How to complete this task:
Reproduce only the stretch of entries below that begins at the first line and ends at the line holding "pos2: [355, 430]".

(Entries shown begins)

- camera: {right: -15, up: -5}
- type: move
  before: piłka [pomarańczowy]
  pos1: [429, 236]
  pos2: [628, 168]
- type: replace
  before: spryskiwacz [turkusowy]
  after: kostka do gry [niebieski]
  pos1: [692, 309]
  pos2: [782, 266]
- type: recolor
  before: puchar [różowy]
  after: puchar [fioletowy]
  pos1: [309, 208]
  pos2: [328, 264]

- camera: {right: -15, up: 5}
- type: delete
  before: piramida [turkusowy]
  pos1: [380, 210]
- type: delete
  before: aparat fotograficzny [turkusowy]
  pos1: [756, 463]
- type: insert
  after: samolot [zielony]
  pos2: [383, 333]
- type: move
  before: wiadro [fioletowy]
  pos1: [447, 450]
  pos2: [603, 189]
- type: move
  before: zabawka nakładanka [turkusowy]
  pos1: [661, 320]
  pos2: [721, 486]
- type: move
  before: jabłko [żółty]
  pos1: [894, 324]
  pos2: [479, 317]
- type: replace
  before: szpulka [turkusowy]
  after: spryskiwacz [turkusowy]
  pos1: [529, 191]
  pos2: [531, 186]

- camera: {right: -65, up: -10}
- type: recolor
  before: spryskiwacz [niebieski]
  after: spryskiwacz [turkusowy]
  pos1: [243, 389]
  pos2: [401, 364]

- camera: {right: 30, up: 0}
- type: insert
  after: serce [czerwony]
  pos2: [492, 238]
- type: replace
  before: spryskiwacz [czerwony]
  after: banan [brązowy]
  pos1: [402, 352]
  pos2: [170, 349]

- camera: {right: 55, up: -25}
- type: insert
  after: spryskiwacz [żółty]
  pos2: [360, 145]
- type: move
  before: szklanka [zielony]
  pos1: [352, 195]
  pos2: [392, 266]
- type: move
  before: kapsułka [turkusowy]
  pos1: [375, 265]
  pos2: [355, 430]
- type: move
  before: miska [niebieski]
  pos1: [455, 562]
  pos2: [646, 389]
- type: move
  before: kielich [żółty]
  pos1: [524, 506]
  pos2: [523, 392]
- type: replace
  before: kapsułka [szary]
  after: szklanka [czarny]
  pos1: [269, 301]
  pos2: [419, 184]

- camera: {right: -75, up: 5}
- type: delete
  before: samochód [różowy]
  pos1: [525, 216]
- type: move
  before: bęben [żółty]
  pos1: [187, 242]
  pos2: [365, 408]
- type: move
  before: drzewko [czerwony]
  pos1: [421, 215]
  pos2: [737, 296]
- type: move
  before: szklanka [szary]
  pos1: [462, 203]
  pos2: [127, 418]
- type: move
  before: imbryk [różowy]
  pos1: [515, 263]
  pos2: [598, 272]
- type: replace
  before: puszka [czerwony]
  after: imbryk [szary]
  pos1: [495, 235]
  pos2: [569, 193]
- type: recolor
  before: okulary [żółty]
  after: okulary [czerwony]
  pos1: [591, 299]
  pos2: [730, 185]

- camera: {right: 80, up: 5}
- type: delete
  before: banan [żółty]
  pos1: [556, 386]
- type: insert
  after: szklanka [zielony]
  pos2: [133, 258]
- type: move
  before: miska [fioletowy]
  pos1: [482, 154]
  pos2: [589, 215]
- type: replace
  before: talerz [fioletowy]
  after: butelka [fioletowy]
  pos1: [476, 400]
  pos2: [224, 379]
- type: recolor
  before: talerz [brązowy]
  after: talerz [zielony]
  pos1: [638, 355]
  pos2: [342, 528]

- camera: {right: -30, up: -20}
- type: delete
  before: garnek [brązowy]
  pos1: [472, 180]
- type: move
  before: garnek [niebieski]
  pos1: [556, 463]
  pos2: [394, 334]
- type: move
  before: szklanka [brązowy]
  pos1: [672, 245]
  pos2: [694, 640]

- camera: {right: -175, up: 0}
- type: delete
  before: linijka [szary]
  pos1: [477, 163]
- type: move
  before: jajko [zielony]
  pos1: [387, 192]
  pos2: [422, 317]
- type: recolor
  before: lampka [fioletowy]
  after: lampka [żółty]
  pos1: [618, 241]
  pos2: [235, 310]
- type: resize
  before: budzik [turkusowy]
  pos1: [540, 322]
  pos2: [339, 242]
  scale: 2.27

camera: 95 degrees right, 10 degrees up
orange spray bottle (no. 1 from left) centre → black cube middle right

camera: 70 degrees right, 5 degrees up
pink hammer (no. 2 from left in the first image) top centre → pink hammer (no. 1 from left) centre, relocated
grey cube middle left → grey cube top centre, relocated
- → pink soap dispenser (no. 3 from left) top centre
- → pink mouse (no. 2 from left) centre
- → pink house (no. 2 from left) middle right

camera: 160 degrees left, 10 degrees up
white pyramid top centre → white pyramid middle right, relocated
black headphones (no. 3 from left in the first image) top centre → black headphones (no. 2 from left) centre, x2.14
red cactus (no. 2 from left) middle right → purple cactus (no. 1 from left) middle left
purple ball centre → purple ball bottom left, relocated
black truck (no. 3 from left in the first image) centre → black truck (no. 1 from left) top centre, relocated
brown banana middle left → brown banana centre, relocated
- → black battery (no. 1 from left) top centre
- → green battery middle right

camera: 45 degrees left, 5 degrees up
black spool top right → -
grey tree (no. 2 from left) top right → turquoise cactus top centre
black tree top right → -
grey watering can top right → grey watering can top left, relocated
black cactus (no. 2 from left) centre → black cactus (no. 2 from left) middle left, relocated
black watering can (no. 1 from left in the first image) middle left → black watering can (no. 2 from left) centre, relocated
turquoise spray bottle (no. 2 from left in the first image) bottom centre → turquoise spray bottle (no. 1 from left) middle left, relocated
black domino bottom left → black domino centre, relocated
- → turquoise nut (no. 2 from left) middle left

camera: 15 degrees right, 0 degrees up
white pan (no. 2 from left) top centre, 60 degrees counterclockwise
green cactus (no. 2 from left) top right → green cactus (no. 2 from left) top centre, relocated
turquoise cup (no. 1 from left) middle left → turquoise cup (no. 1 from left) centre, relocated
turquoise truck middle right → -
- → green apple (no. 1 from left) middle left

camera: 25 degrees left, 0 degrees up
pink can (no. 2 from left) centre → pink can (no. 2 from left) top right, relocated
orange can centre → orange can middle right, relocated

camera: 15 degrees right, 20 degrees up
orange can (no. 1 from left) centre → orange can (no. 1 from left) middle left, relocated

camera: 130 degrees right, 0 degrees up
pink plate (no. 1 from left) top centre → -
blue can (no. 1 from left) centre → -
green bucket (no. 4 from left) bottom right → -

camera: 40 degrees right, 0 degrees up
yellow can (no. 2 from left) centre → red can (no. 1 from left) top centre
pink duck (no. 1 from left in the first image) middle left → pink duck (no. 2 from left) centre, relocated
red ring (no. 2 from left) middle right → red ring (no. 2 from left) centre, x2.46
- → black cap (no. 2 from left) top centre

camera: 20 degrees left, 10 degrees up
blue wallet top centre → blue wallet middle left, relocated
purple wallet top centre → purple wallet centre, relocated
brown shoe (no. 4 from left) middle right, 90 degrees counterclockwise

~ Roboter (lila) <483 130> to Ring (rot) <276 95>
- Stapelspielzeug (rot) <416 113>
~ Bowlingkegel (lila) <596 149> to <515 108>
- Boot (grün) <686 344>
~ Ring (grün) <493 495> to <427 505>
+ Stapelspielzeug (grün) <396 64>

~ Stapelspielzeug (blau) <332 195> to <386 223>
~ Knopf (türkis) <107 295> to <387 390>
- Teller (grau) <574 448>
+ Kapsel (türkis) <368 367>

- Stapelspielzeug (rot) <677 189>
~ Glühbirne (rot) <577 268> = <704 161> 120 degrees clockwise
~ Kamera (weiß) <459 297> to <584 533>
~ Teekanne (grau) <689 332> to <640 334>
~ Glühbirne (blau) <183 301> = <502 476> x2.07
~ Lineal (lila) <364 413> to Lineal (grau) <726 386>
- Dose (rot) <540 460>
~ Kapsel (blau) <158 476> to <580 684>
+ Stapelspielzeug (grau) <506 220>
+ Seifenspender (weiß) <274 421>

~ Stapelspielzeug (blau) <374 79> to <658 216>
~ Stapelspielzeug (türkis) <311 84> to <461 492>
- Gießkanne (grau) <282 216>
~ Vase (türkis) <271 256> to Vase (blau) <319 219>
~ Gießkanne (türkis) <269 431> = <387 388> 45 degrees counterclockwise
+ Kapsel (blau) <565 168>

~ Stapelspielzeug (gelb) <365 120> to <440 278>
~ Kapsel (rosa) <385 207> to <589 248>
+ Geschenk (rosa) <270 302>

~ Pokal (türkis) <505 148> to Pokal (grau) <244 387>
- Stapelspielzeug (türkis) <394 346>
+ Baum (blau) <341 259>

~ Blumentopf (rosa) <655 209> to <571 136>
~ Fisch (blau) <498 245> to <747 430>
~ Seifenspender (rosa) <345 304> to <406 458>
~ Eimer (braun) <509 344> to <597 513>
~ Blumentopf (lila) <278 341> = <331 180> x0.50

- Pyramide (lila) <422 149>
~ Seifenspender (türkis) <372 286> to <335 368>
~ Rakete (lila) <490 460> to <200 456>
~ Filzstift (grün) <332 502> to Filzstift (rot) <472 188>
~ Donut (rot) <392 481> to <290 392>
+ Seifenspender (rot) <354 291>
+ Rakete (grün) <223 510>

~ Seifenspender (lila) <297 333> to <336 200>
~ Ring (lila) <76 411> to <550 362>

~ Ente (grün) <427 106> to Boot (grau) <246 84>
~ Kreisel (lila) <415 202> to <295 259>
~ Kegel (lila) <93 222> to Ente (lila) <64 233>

(Entries shown ends)

Exercise output:
- camera: {right: -15, up: -5}
- type: move
  before: piłka [pomarańczowy]
  pos1: [429, 236]
  pos2: [628, 168]
- type: replace
  before: spryskiwacz [turkusowy]
  after: kostka do gry [niebieski]
  pos1: [692, 309]
  pos2: [782, 266]
- type: recolor
  before: puchar [różowy]
  after: puchar [fioletowy]
  pos1: [309, 208]
  pos2: [328, 264]

- camera: {right: -15, up: 5}
- type: delete
  before: piramida [turkusowy]
  pos1: [380, 210]
- type: delete
  before: aparat fotograficzny [turkusowy]
  pos1: [756, 463]
- type: insert
  after: samolot [zielony]
  pos2: [383, 333]
- type: move
  before: wiadro [fioletowy]
  pos1: [447, 450]
  pos2: [603, 189]
- type: move
  before: zabawka nakładanka [turkusowy]
  pos1: [661, 320]
  pos2: [721, 486]
- type: move
  before: jabłko [żółty]
  pos1: [894, 324]
  pos2: [479, 317]
- type: replace
  before: szpulka [turkusowy]
  after: spryskiwacz [turkusowy]
  pos1: [529, 191]
  pos2: [531, 186]

- camera: {right: -65, up: -10}
- type: recolor
  before: spryskiwacz [niebieski]
  after: spryskiwacz [turkusowy]
  pos1: [243, 389]
  pos2: [401, 364]

- camera: {right: 30, up: 0}
- type: insert
  after: serce [czerwony]
  pos2: [492, 238]
- type: replace
  before: spryskiwacz [czerwony]
  after: banan [brązowy]
  pos1: [402, 352]
  pos2: [170, 349]

- camera: {right: 55, up: -25}
- type: insert
  after: spryskiwacz [żółty]
  pos2: [360, 145]
- type: move
  before: szklanka [zielony]
  pos1: [352, 195]
  pos2: [392, 266]
- type: move
  before: kapsułka [turkusowy]
  pos1: [375, 265]
  pos2: [355, 430]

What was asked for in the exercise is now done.